Copy the items below unchanged, except swap each "absolute pixels" for "pixel units".
== == ==
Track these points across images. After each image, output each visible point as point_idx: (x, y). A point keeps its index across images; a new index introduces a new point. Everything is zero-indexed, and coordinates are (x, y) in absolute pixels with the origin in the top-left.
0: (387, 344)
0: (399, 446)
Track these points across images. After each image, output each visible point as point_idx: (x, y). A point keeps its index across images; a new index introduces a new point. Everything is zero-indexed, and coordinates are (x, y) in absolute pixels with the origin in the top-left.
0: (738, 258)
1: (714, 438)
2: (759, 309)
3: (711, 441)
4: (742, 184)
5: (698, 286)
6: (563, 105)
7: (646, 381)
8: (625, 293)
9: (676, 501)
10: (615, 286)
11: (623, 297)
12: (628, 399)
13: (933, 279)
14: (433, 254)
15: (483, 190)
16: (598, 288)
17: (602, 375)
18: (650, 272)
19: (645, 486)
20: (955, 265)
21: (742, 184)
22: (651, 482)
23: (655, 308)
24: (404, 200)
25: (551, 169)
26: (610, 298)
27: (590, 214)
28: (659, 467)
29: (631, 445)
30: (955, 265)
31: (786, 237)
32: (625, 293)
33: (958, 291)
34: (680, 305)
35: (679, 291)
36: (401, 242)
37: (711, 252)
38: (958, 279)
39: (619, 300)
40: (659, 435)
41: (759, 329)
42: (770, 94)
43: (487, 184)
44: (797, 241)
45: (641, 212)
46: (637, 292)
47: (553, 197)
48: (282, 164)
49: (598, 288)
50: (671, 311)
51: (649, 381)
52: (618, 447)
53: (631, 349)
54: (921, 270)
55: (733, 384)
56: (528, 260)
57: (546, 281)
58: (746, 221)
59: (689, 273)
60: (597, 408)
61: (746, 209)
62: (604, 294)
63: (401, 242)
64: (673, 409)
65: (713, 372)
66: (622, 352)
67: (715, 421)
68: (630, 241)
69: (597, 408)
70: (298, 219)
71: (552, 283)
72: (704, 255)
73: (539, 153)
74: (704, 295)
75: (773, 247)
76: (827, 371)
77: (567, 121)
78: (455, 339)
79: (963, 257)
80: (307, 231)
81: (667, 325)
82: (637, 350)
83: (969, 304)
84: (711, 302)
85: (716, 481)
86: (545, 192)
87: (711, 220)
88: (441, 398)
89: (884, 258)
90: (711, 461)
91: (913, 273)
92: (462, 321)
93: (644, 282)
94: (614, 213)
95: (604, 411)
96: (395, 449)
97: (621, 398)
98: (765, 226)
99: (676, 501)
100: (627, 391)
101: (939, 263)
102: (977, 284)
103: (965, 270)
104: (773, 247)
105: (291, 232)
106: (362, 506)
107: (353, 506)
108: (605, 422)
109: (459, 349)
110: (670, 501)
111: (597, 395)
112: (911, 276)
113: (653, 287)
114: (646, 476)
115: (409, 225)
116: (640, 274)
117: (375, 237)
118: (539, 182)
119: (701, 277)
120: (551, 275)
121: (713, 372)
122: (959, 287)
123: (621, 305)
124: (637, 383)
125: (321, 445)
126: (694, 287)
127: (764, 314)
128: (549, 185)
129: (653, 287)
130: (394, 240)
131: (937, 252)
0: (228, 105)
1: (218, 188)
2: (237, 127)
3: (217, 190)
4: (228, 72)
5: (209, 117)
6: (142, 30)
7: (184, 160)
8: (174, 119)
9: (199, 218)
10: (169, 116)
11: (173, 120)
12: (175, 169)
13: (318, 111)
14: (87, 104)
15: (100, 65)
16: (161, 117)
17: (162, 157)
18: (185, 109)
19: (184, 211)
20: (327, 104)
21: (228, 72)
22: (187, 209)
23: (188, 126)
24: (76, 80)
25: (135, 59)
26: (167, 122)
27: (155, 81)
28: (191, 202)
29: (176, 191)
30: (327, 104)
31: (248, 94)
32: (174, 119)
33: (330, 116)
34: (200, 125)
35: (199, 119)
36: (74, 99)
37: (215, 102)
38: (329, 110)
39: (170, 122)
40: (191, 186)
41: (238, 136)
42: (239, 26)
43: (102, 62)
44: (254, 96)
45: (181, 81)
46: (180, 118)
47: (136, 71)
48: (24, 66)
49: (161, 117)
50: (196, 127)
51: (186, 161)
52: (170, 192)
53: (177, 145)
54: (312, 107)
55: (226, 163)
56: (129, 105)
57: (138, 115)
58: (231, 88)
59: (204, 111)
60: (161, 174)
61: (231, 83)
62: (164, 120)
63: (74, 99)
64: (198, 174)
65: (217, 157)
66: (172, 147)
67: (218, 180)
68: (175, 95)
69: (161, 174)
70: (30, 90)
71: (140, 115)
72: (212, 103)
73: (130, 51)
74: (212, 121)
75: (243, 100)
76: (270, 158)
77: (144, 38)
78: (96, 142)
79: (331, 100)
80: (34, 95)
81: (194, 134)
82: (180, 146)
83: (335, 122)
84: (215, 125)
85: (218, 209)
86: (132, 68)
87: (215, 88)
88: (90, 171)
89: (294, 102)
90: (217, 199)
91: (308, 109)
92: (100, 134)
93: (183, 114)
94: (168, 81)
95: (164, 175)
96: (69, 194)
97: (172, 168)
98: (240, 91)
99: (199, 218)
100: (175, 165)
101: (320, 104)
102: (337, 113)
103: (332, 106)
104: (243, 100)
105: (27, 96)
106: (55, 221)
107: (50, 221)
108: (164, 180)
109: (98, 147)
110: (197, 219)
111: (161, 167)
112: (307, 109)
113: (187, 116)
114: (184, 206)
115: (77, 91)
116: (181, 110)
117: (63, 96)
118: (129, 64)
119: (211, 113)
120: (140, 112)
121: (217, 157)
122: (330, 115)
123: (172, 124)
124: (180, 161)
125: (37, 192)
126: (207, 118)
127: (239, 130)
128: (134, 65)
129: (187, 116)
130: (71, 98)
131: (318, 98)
== == ==
RESULT BELOW:
Track these points across images. After each image, output each visible point as point_idx: (x, y). A point keeps its index across images; a new index introduces a new point. Everything is zero-indexed, and coordinates are (x, y) in pixel units with the origin in the top-left.
0: (387, 344)
0: (399, 446)
Track these points across images. After each image, output each visible point as point_idx: (x, y). A point keeps its index across images; a new index introduces a new point. Everything is zero-indexed, and coordinates are (x, y) in pixel units with the origin in the top-left.
0: (738, 258)
1: (714, 438)
2: (759, 309)
3: (711, 441)
4: (742, 184)
5: (698, 286)
6: (563, 105)
7: (646, 381)
8: (625, 293)
9: (676, 501)
10: (615, 286)
11: (623, 297)
12: (628, 399)
13: (933, 279)
14: (433, 254)
15: (483, 190)
16: (598, 288)
17: (602, 375)
18: (650, 272)
19: (645, 486)
20: (955, 265)
21: (742, 184)
22: (651, 482)
23: (655, 308)
24: (404, 200)
25: (551, 169)
26: (610, 298)
27: (590, 214)
28: (659, 467)
29: (631, 445)
30: (955, 265)
31: (786, 237)
32: (625, 293)
33: (958, 291)
34: (680, 305)
35: (679, 291)
36: (401, 242)
37: (711, 252)
38: (958, 279)
39: (619, 300)
40: (659, 435)
41: (759, 329)
42: (770, 94)
43: (487, 184)
44: (797, 241)
45: (641, 212)
46: (637, 292)
47: (553, 197)
48: (282, 164)
49: (598, 288)
50: (671, 311)
51: (649, 381)
52: (618, 447)
53: (631, 349)
54: (921, 270)
55: (733, 384)
56: (528, 260)
57: (546, 281)
58: (746, 221)
59: (689, 273)
60: (597, 408)
61: (746, 209)
62: (604, 294)
63: (401, 242)
64: (673, 409)
65: (713, 372)
66: (622, 352)
67: (715, 421)
68: (630, 241)
69: (597, 408)
70: (298, 219)
71: (552, 283)
72: (704, 255)
73: (539, 153)
74: (704, 295)
75: (773, 247)
76: (827, 371)
77: (567, 121)
78: (455, 339)
79: (963, 257)
80: (307, 231)
81: (667, 325)
82: (637, 350)
83: (969, 304)
84: (711, 302)
85: (716, 481)
86: (545, 192)
87: (711, 220)
88: (441, 398)
89: (884, 258)
90: (711, 461)
91: (913, 273)
92: (462, 321)
93: (644, 282)
94: (614, 213)
95: (604, 411)
96: (395, 449)
97: (621, 398)
98: (765, 226)
99: (676, 501)
100: (627, 391)
101: (939, 263)
102: (977, 284)
103: (965, 270)
104: (773, 247)
105: (291, 232)
106: (362, 506)
107: (353, 506)
108: (605, 422)
109: (459, 349)
110: (670, 501)
111: (597, 395)
112: (911, 276)
113: (653, 287)
114: (646, 476)
115: (409, 225)
116: (640, 274)
117: (375, 237)
118: (539, 182)
119: (701, 277)
120: (551, 275)
121: (713, 372)
122: (959, 287)
123: (621, 305)
124: (637, 383)
125: (321, 445)
126: (694, 287)
127: (764, 314)
128: (549, 185)
129: (653, 287)
130: (394, 240)
131: (937, 252)
0: (228, 105)
1: (218, 188)
2: (237, 127)
3: (217, 190)
4: (228, 72)
5: (209, 117)
6: (142, 30)
7: (184, 160)
8: (174, 119)
9: (199, 218)
10: (169, 116)
11: (173, 120)
12: (175, 169)
13: (318, 111)
14: (87, 104)
15: (100, 65)
16: (161, 117)
17: (162, 157)
18: (185, 109)
19: (184, 211)
20: (327, 104)
21: (228, 72)
22: (187, 209)
23: (188, 126)
24: (76, 80)
25: (135, 59)
26: (167, 122)
27: (155, 81)
28: (191, 202)
29: (176, 191)
30: (327, 104)
31: (248, 94)
32: (174, 119)
33: (330, 116)
34: (200, 125)
35: (199, 119)
36: (74, 99)
37: (215, 102)
38: (329, 110)
39: (170, 122)
40: (191, 186)
41: (238, 136)
42: (239, 26)
43: (102, 62)
44: (254, 96)
45: (181, 81)
46: (180, 118)
47: (136, 71)
48: (24, 66)
49: (161, 117)
50: (196, 127)
51: (186, 161)
52: (170, 192)
53: (177, 145)
54: (312, 107)
55: (226, 163)
56: (129, 105)
57: (138, 115)
58: (231, 88)
59: (204, 111)
60: (161, 174)
61: (231, 83)
62: (164, 120)
63: (74, 99)
64: (198, 174)
65: (217, 157)
66: (172, 147)
67: (218, 180)
68: (175, 95)
69: (161, 174)
70: (30, 90)
71: (140, 115)
72: (212, 103)
73: (130, 51)
74: (212, 121)
75: (243, 100)
76: (270, 158)
77: (144, 38)
78: (96, 142)
79: (331, 100)
80: (34, 95)
81: (194, 134)
82: (180, 146)
83: (335, 122)
84: (215, 125)
85: (218, 209)
86: (132, 68)
87: (215, 88)
88: (90, 171)
89: (294, 102)
90: (217, 199)
91: (308, 109)
92: (100, 134)
93: (183, 114)
94: (168, 81)
95: (164, 175)
96: (69, 194)
97: (172, 168)
98: (240, 91)
99: (199, 218)
100: (175, 165)
101: (320, 104)
102: (337, 113)
103: (332, 106)
104: (243, 100)
105: (27, 96)
106: (55, 221)
107: (50, 221)
108: (164, 180)
109: (98, 147)
110: (197, 219)
111: (161, 167)
112: (307, 109)
113: (187, 116)
114: (184, 206)
115: (77, 91)
116: (181, 110)
117: (63, 96)
118: (129, 64)
119: (211, 113)
120: (140, 112)
121: (217, 157)
122: (330, 115)
123: (172, 124)
124: (180, 161)
125: (37, 192)
126: (207, 118)
127: (239, 130)
128: (134, 65)
129: (187, 116)
130: (71, 98)
131: (318, 98)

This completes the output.